**TRY IT:**
Pull every line containing "minus" from the data.

**DATA SHOWN:**
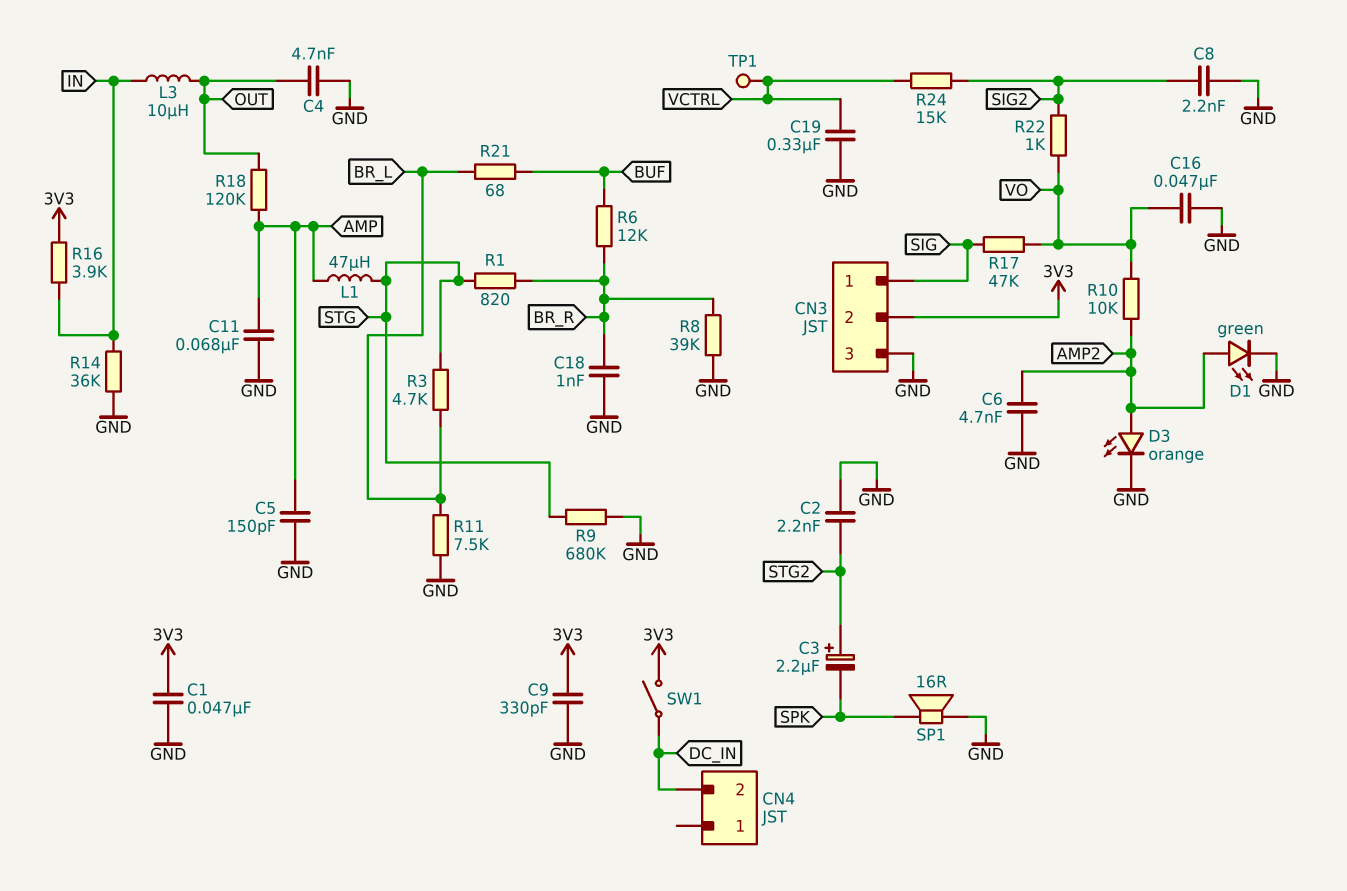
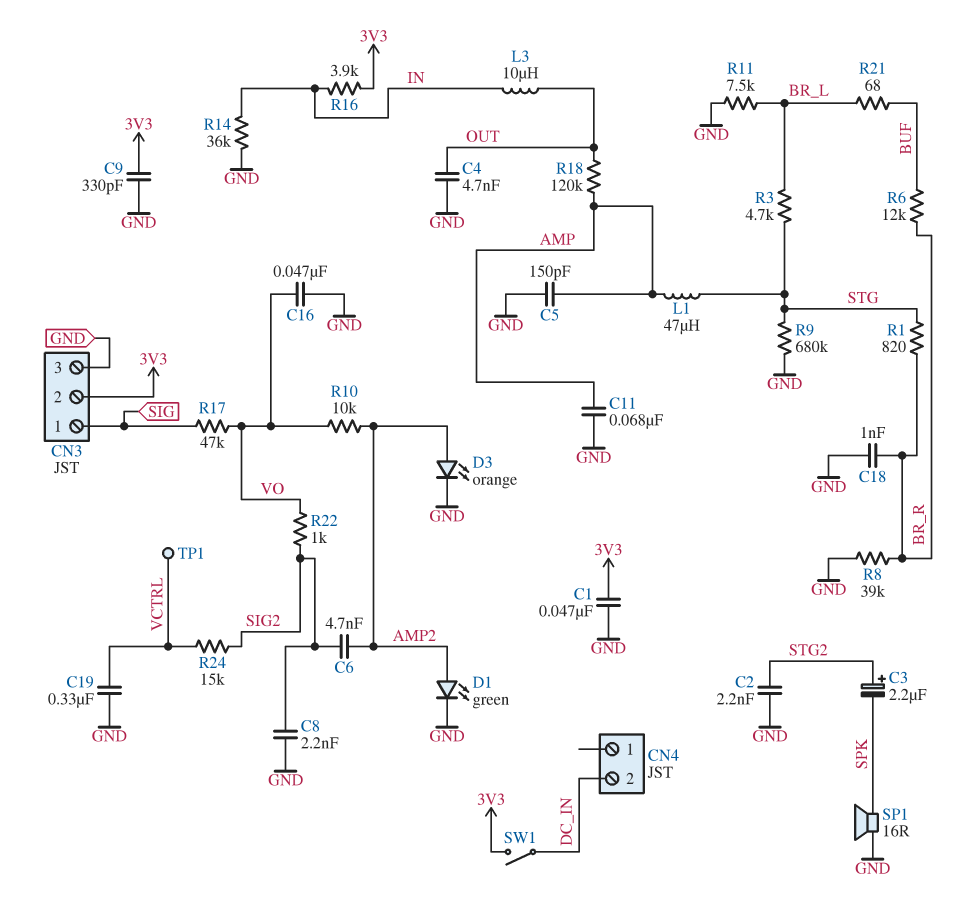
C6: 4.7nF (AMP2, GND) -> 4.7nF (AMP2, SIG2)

...

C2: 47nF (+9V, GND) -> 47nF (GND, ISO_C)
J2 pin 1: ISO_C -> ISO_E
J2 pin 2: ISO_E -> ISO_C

* * *

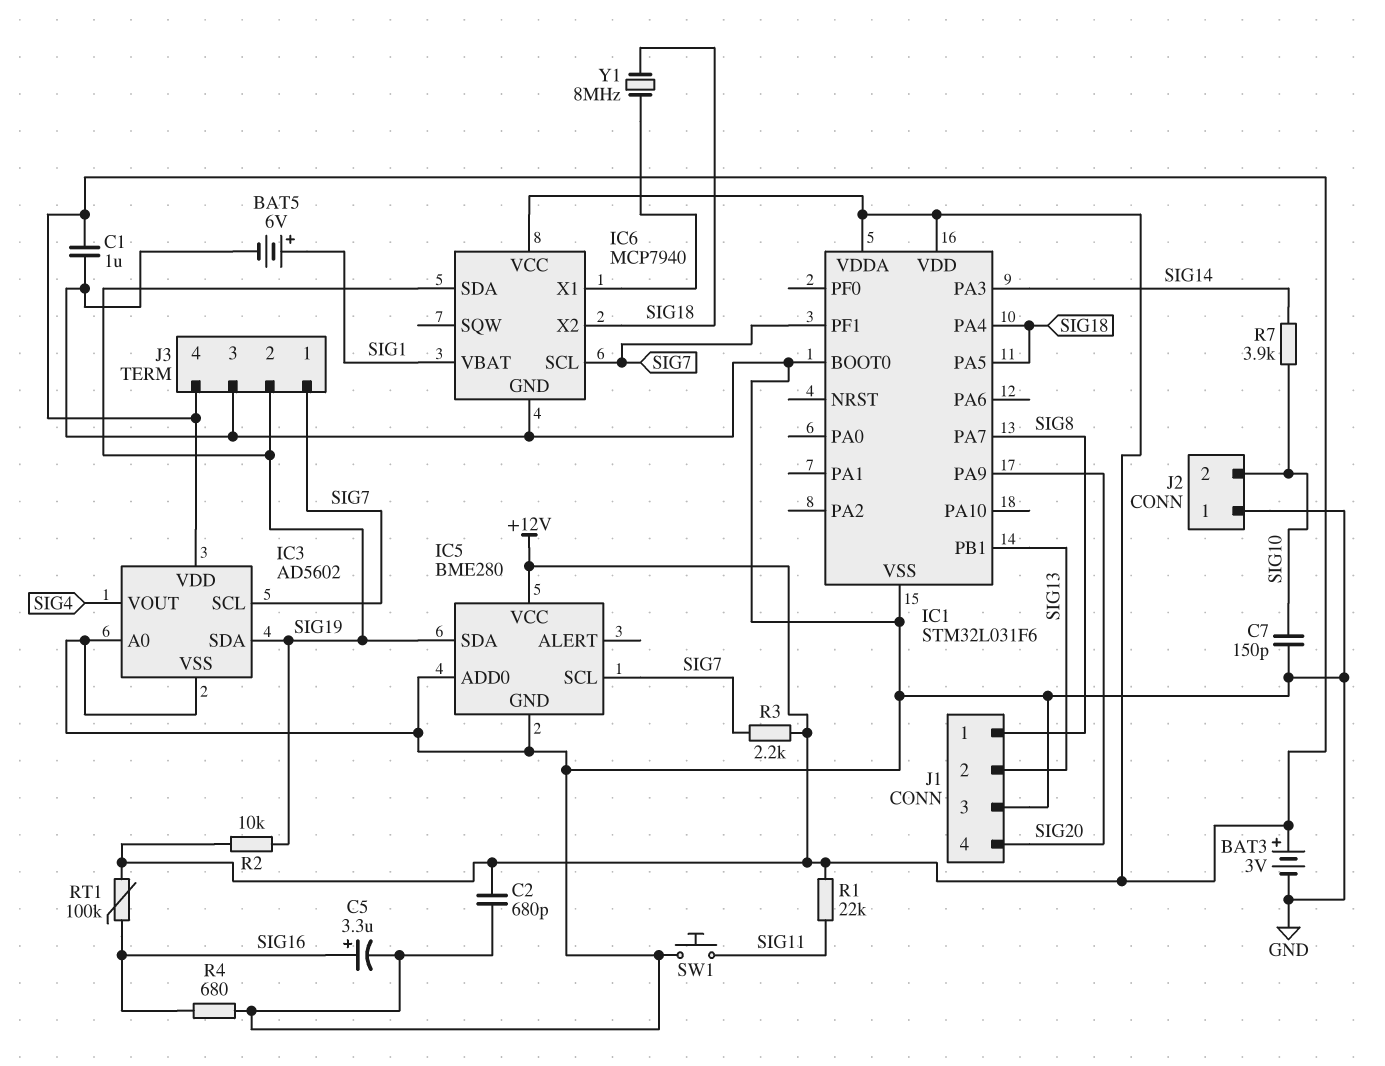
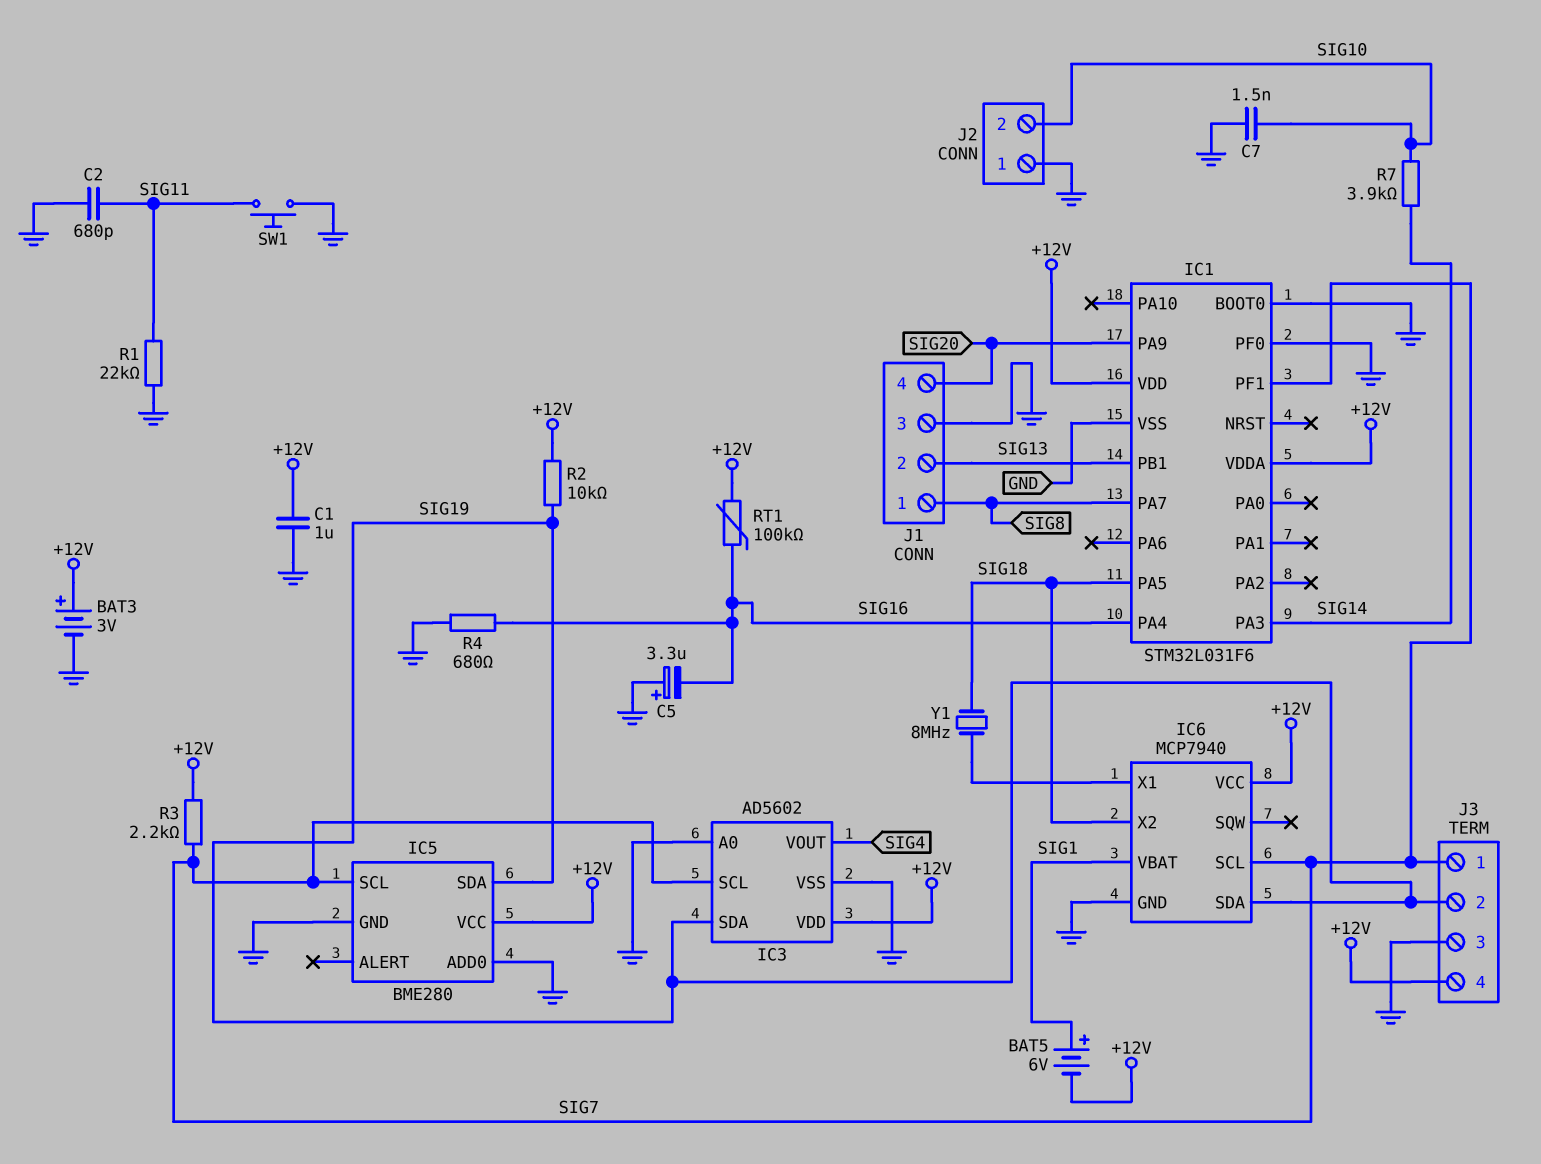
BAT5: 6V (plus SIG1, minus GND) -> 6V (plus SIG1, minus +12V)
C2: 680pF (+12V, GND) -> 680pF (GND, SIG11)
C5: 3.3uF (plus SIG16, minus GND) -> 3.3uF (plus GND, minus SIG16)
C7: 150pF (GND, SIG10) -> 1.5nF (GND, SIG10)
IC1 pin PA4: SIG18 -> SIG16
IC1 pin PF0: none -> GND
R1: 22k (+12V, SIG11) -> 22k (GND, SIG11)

**SOLUTION FOR THIS EXERCISE:**
BAT5: 6V (plus SIG1, minus GND) -> 6V (plus SIG1, minus +12V)
C5: 3.3uF (plus SIG16, minus GND) -> 3.3uF (plus GND, minus SIG16)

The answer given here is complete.